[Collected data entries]
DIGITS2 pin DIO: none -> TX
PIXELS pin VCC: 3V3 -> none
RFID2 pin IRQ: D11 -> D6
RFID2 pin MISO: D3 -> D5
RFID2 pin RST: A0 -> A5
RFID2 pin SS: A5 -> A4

---

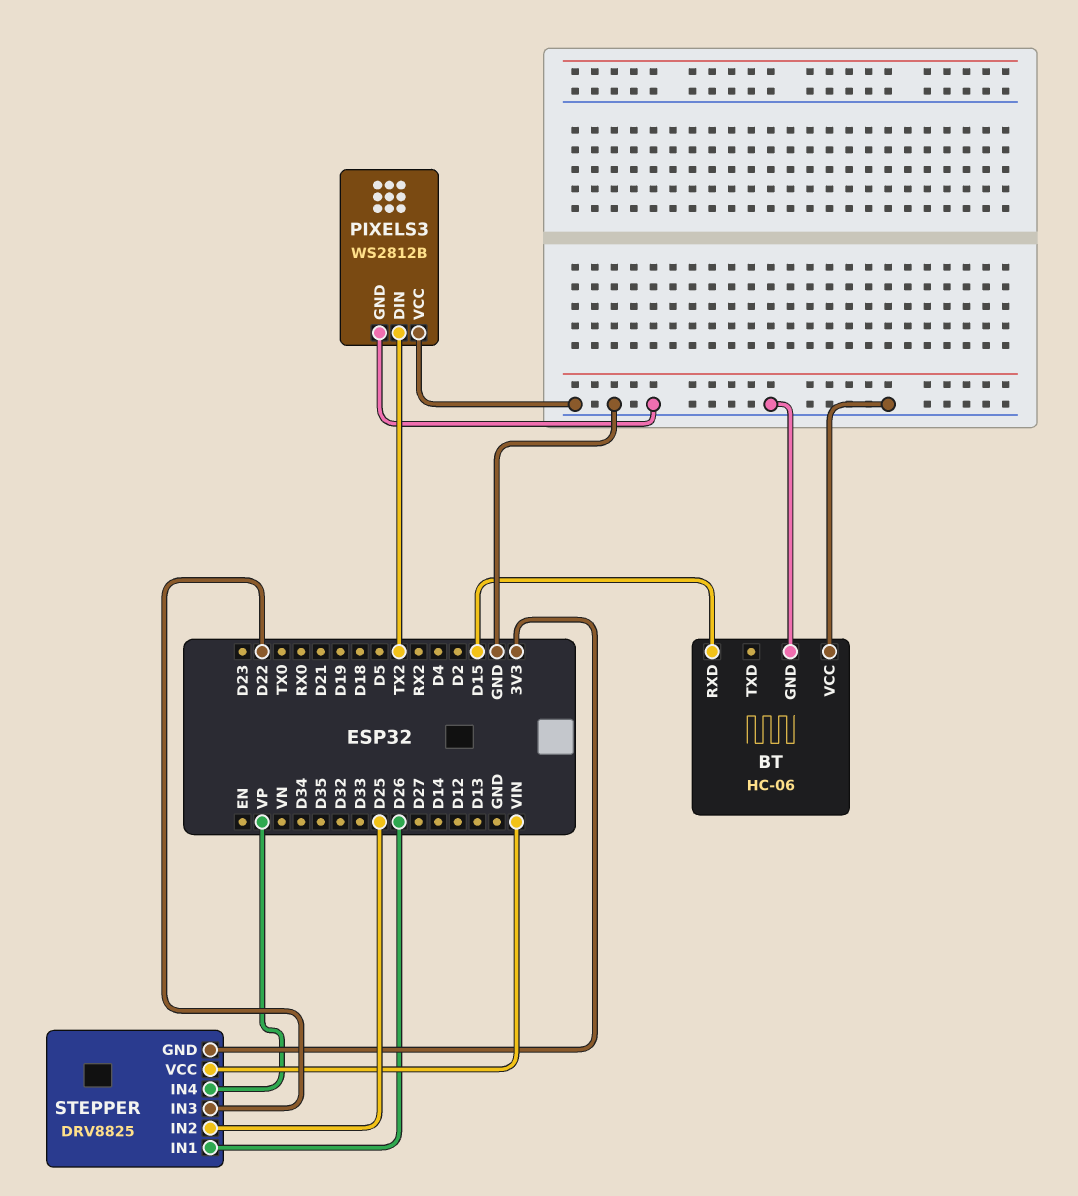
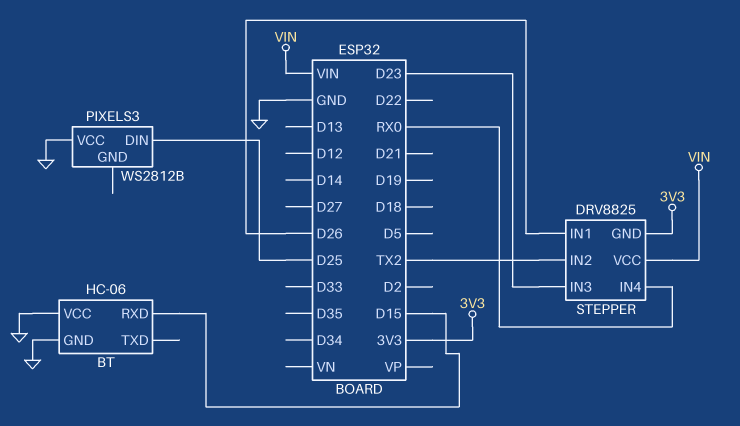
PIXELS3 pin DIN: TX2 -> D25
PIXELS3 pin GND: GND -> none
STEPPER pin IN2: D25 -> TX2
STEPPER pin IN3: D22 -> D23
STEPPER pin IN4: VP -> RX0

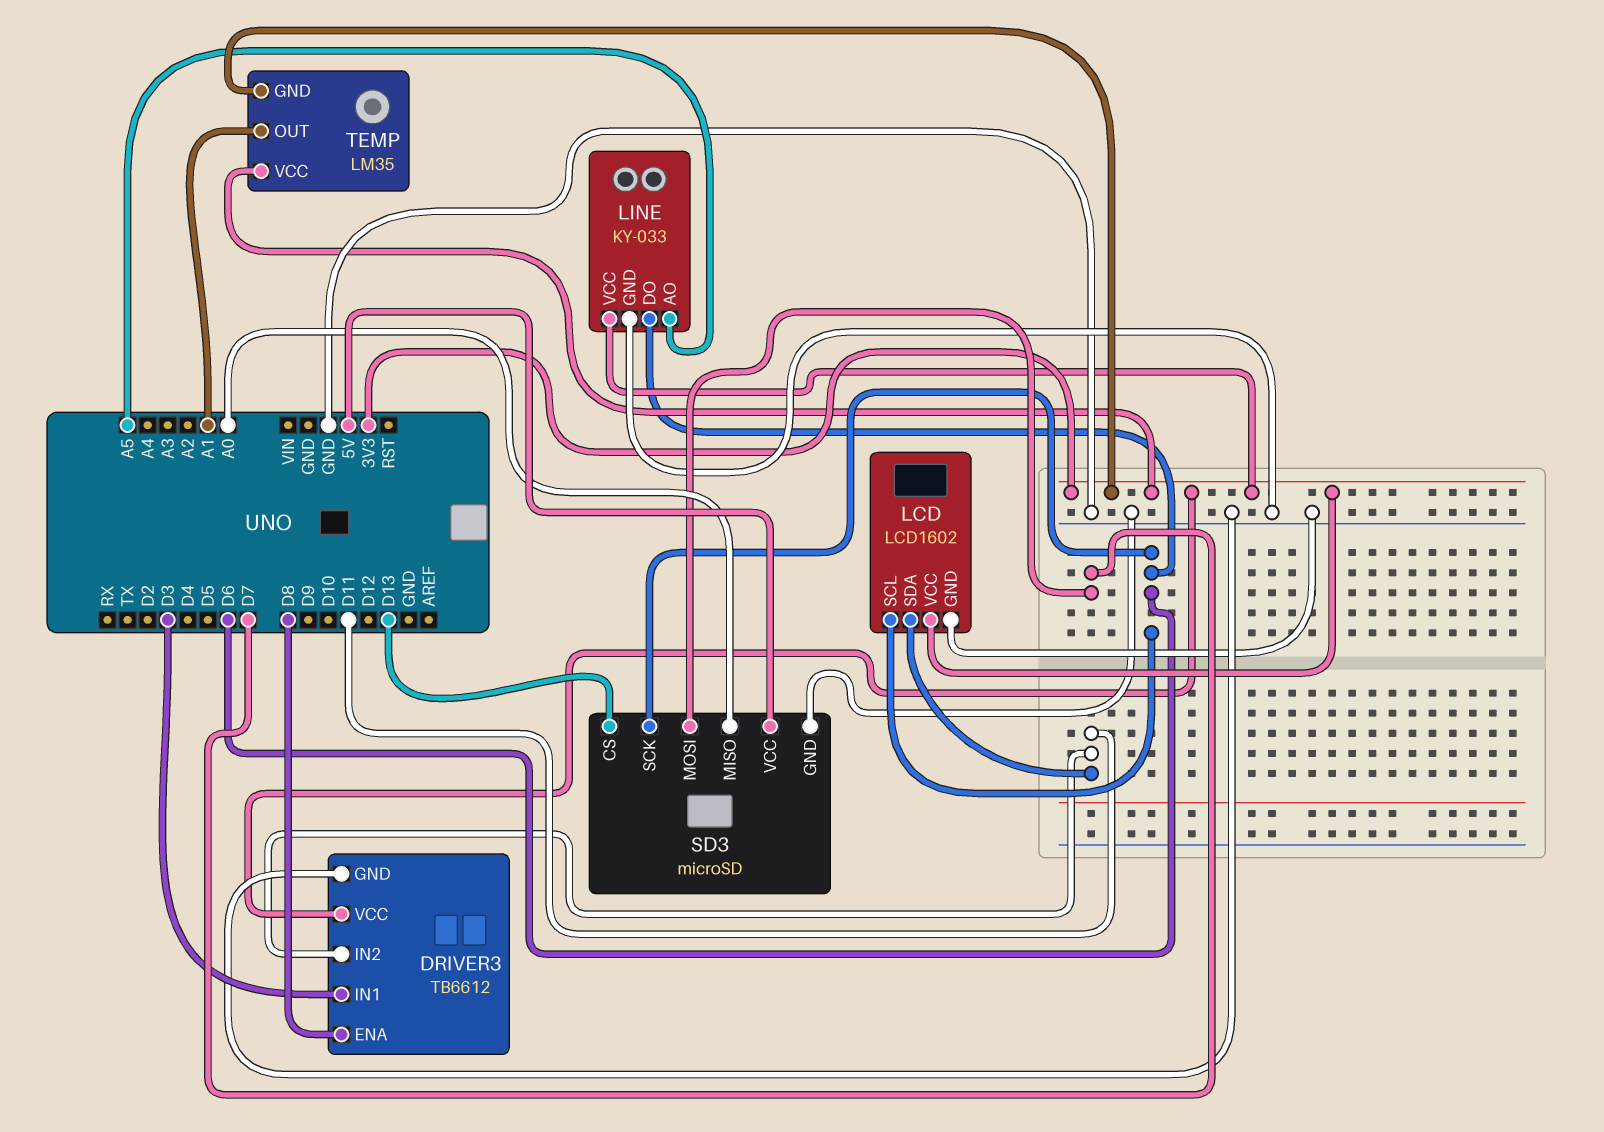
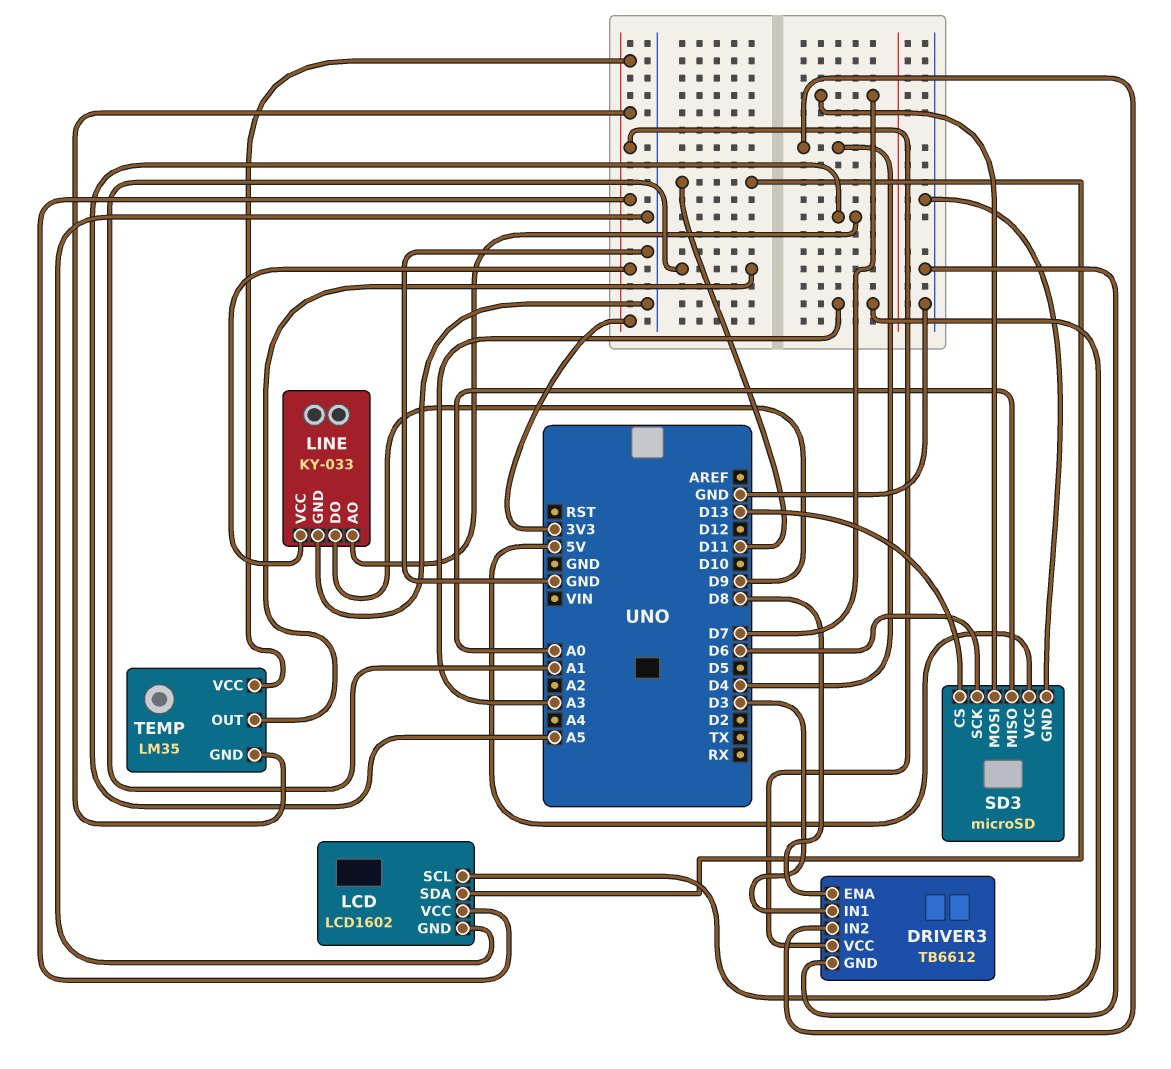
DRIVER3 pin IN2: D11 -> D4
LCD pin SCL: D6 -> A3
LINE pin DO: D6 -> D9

> [Task requirements] For this exercise, repeat exactly the lines of the data above from the one with "DIGITS2 pin DIO: none -> TX" down to the one with "RFID2 pin SS: A5 -> A4", both end lines included.

> [Output of the exercise]
DIGITS2 pin DIO: none -> TX
PIXELS pin VCC: 3V3 -> none
RFID2 pin IRQ: D11 -> D6
RFID2 pin MISO: D3 -> D5
RFID2 pin RST: A0 -> A5
RFID2 pin SS: A5 -> A4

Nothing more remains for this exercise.